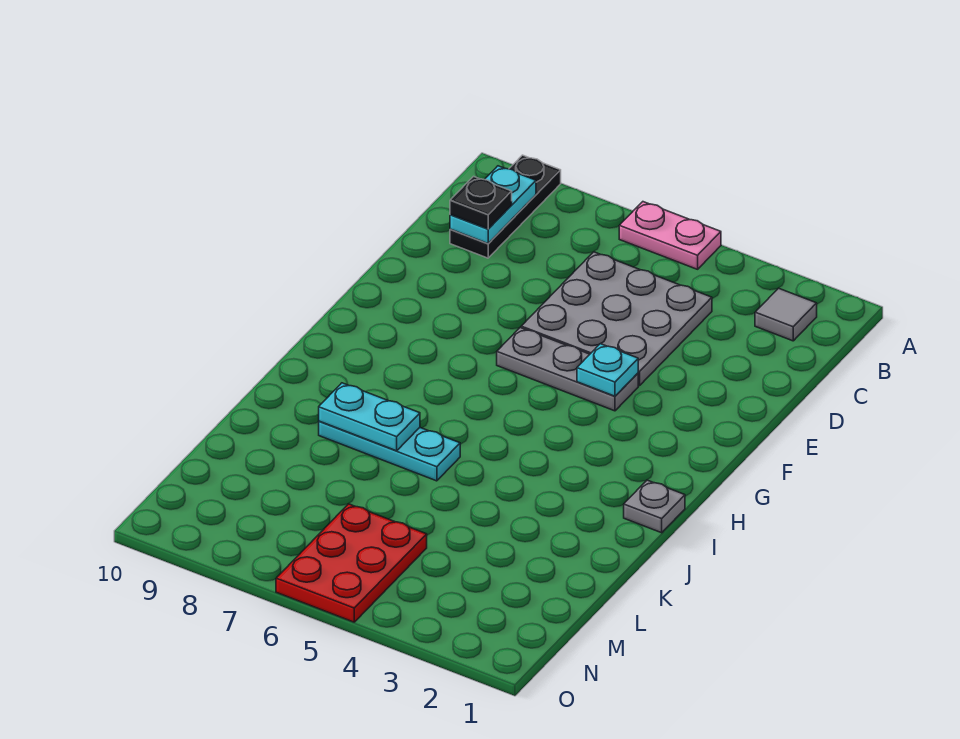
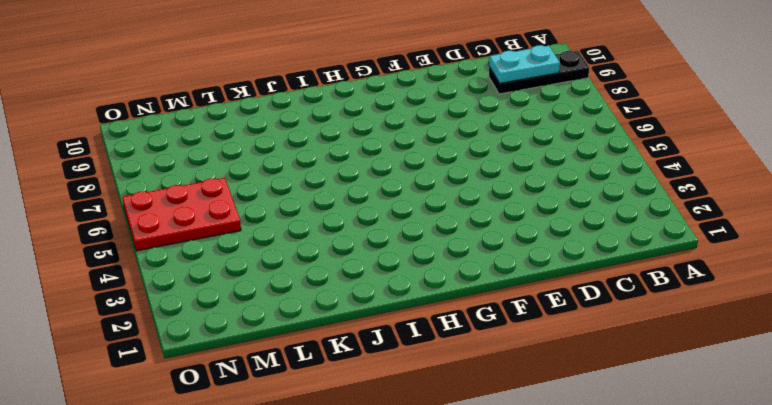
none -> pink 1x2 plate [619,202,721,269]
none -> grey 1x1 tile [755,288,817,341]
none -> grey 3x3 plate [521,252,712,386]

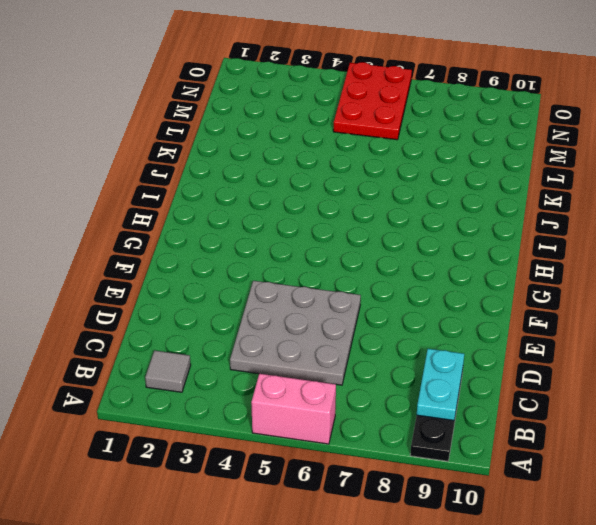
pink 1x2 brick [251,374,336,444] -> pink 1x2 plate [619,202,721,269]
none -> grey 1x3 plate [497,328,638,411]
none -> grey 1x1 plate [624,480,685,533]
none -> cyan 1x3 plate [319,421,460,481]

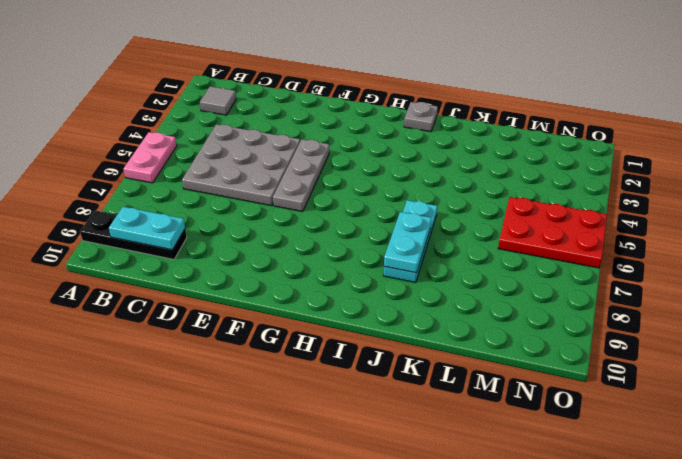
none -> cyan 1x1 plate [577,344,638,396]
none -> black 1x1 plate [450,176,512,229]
...
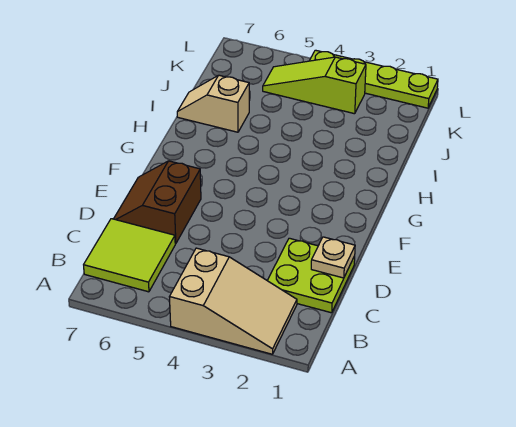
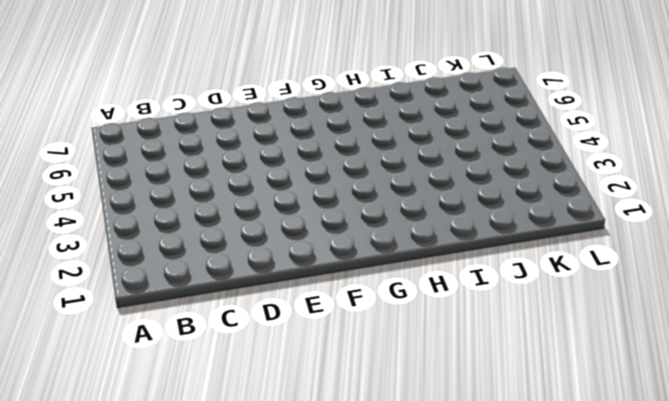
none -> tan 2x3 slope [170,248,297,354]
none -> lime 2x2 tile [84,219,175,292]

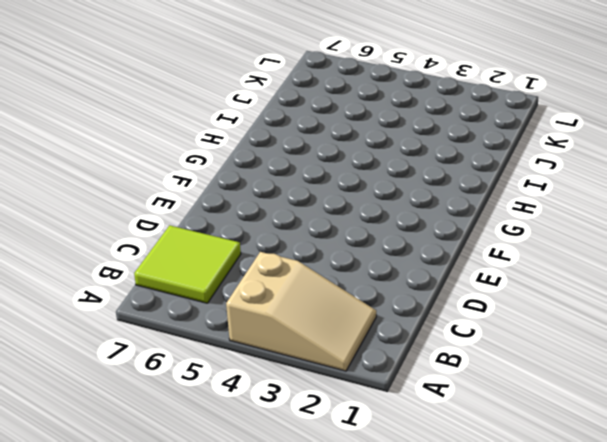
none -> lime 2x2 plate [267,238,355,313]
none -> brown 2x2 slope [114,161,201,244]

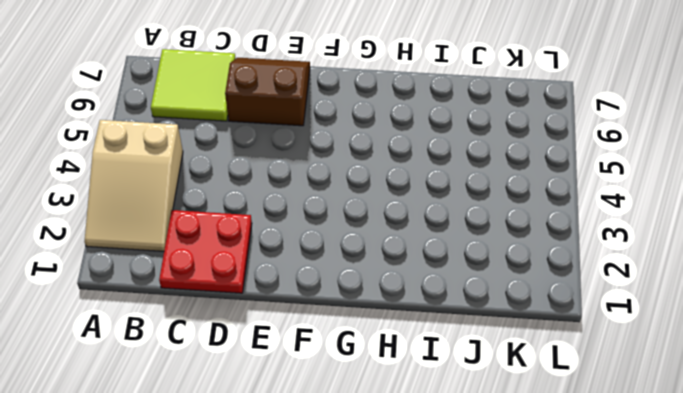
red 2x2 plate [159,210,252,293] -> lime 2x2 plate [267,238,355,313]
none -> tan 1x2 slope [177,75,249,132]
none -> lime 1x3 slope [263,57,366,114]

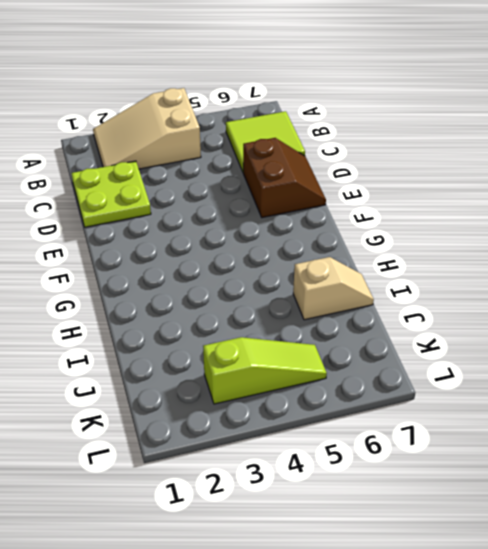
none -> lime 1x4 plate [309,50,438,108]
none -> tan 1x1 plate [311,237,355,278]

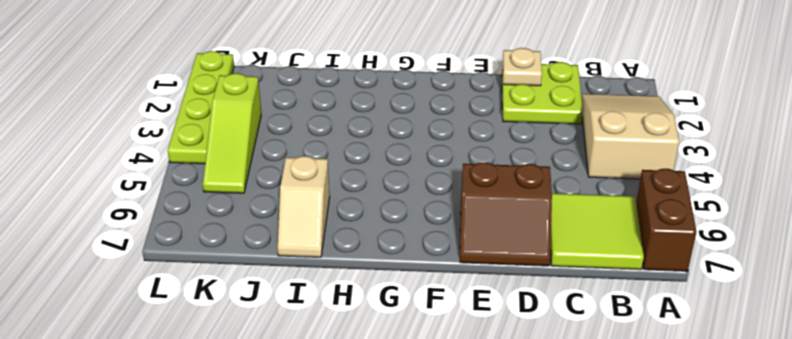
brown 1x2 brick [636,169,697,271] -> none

- Goal of the exercise -
Copy every line where the word "tile" is present in the entries above.

- Reply to the exercise -
none -> grey 1x1 tile [755,288,817,341]
none -> lime 2x2 tile [84,219,175,292]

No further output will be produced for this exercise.